### Task prompt
Reading through the lines below, count those that include the string "orange"; the answer is that number and nothing else.

### Dataset records
--- START ---

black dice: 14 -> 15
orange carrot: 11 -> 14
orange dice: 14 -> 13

--- END ---
--- START ---

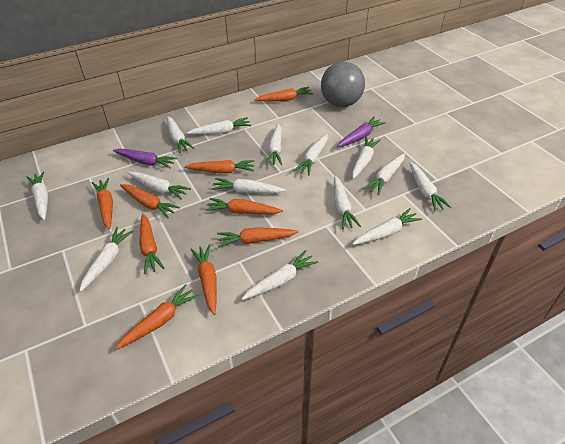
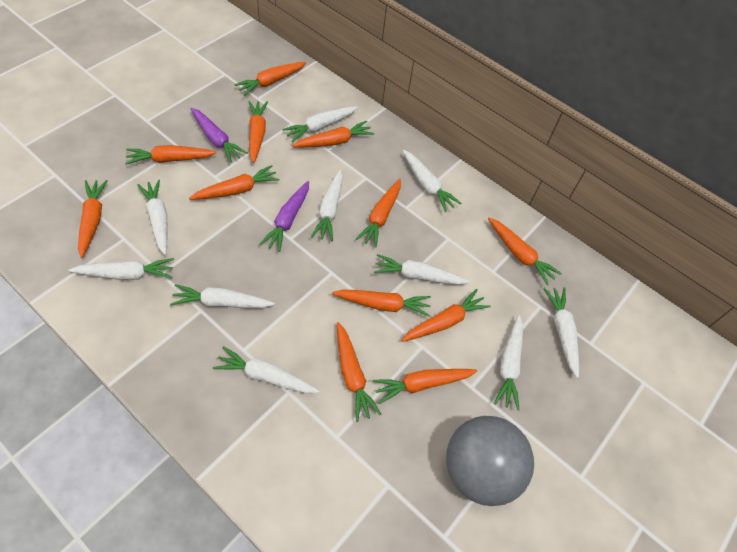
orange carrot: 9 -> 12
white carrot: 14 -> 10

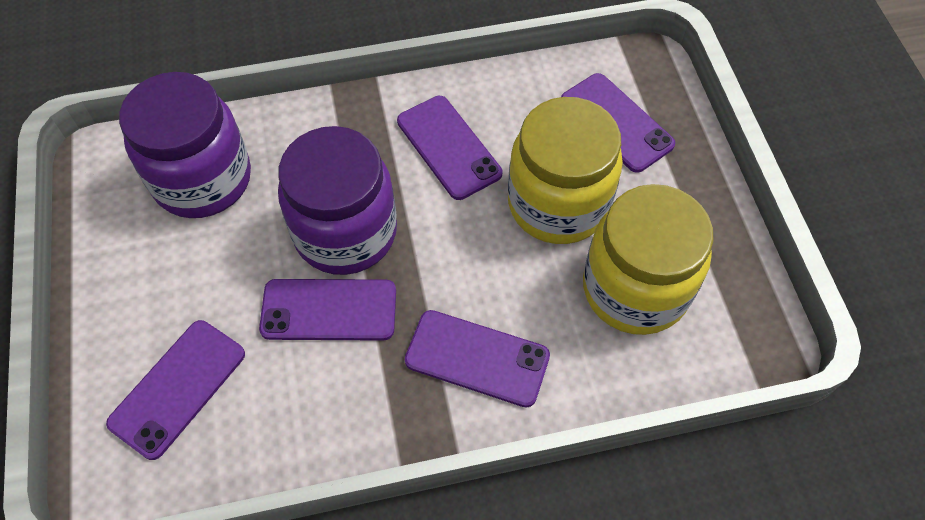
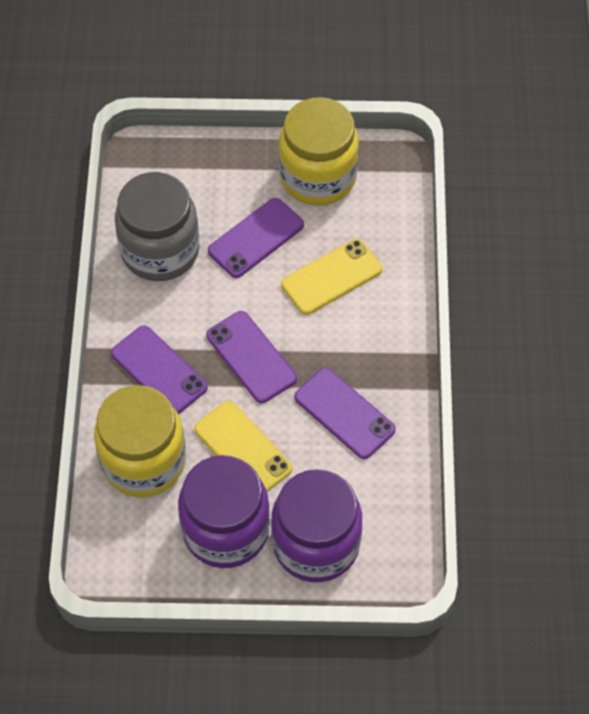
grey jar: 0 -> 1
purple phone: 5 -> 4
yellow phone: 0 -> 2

--- END ---
--- START ---

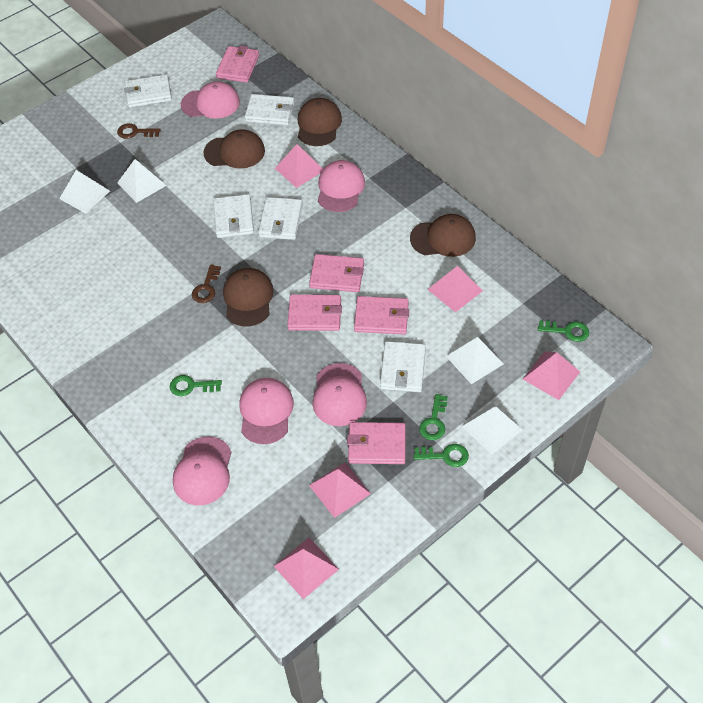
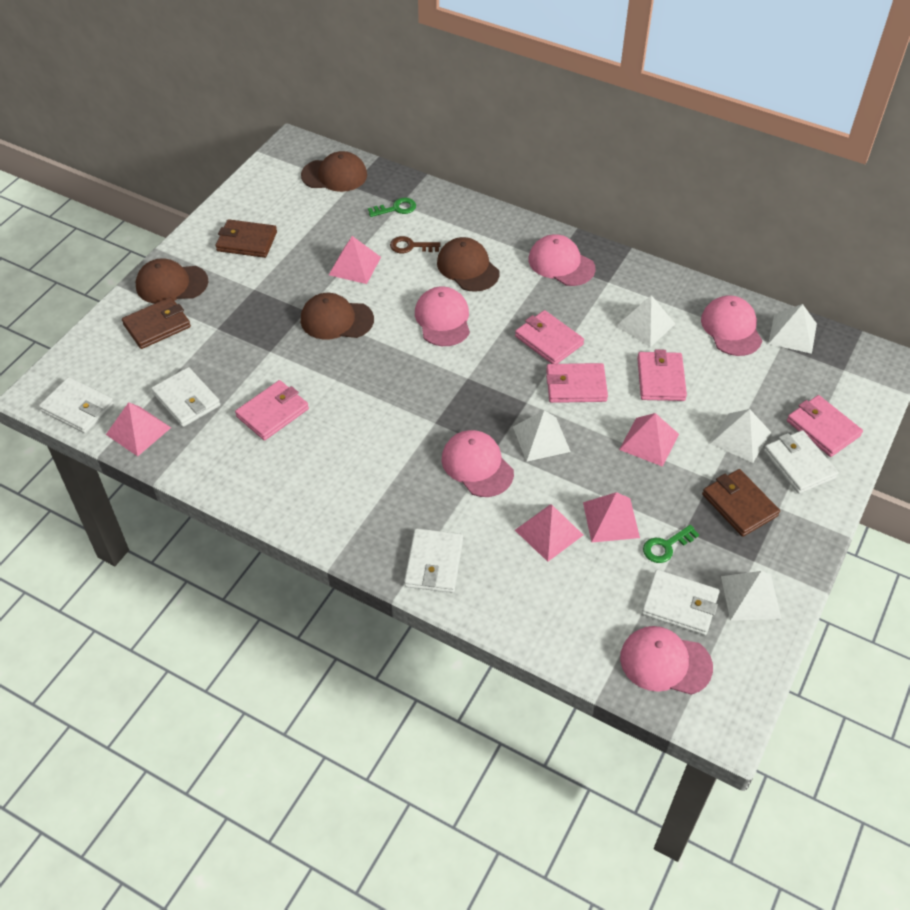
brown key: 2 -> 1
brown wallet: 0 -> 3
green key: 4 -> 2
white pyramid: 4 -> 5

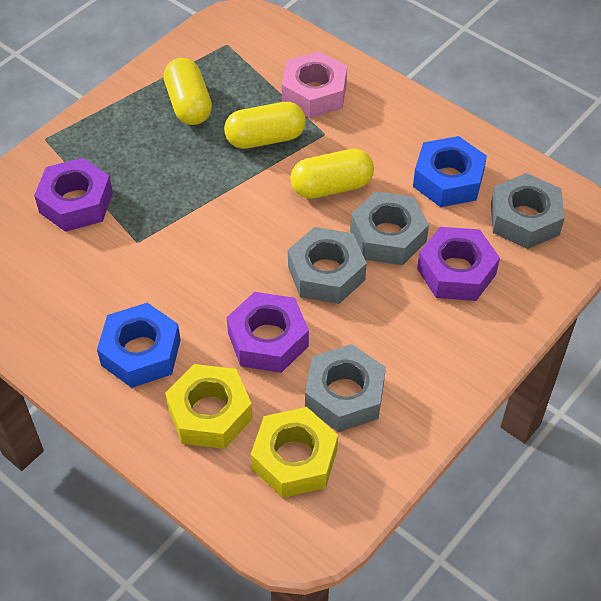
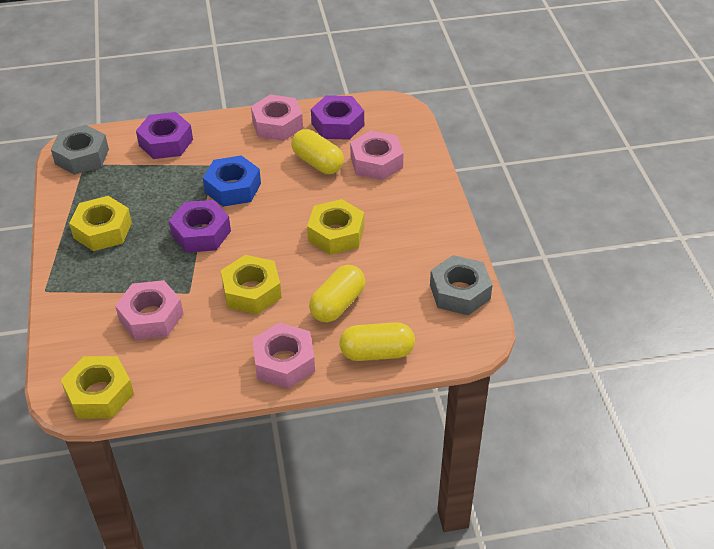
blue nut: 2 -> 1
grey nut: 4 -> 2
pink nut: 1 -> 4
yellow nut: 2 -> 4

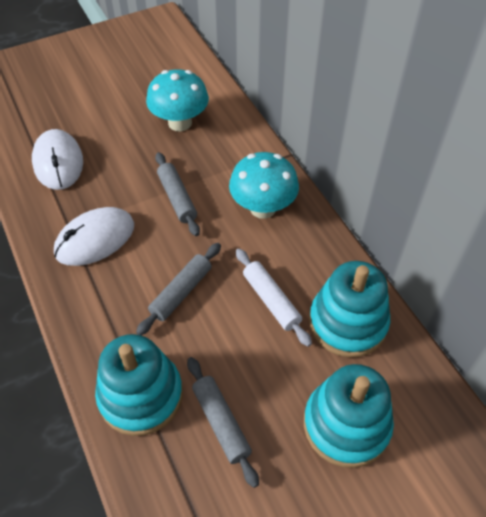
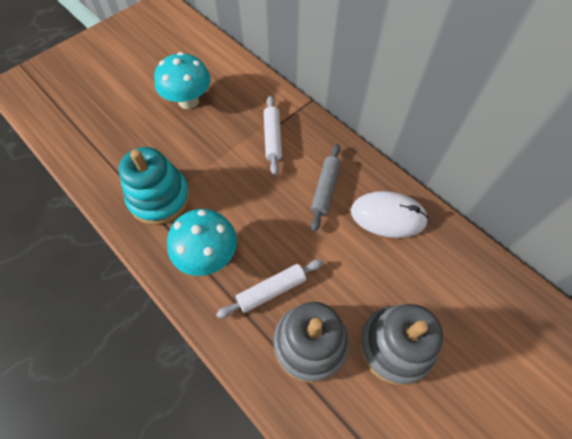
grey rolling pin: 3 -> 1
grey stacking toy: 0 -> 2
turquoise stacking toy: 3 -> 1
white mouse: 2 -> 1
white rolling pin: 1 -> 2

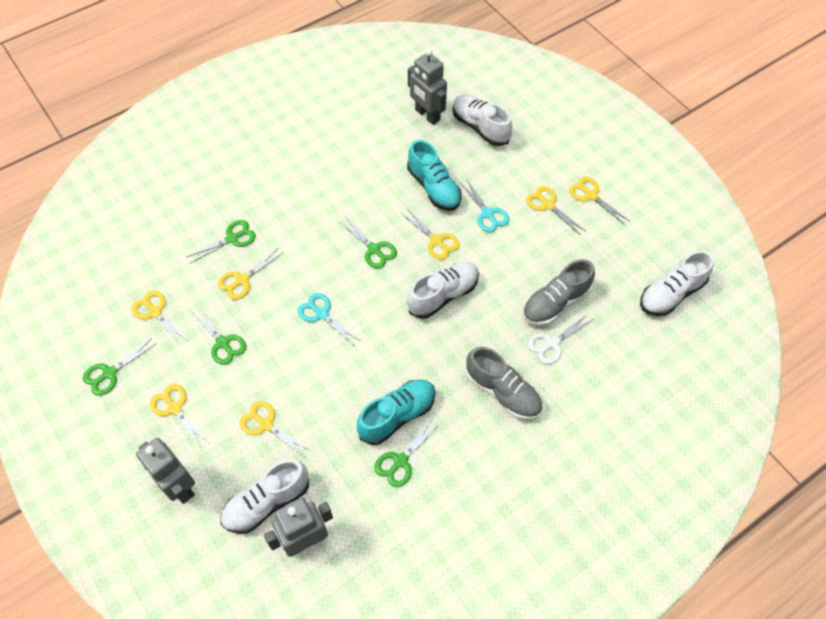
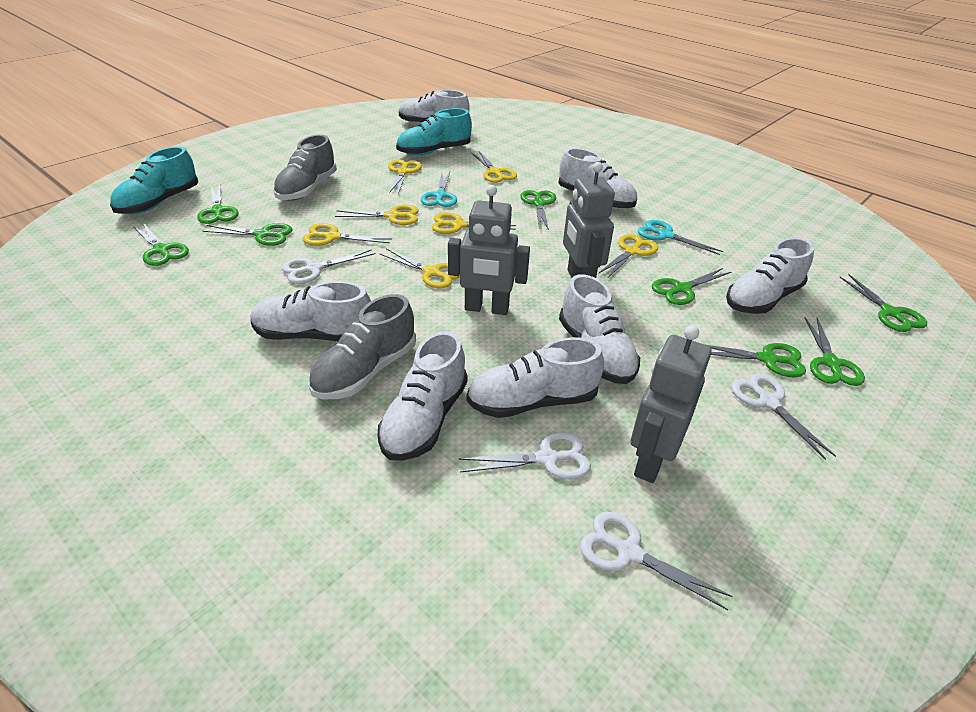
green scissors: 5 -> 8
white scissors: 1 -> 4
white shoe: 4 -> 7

--- END ---

### Reply
3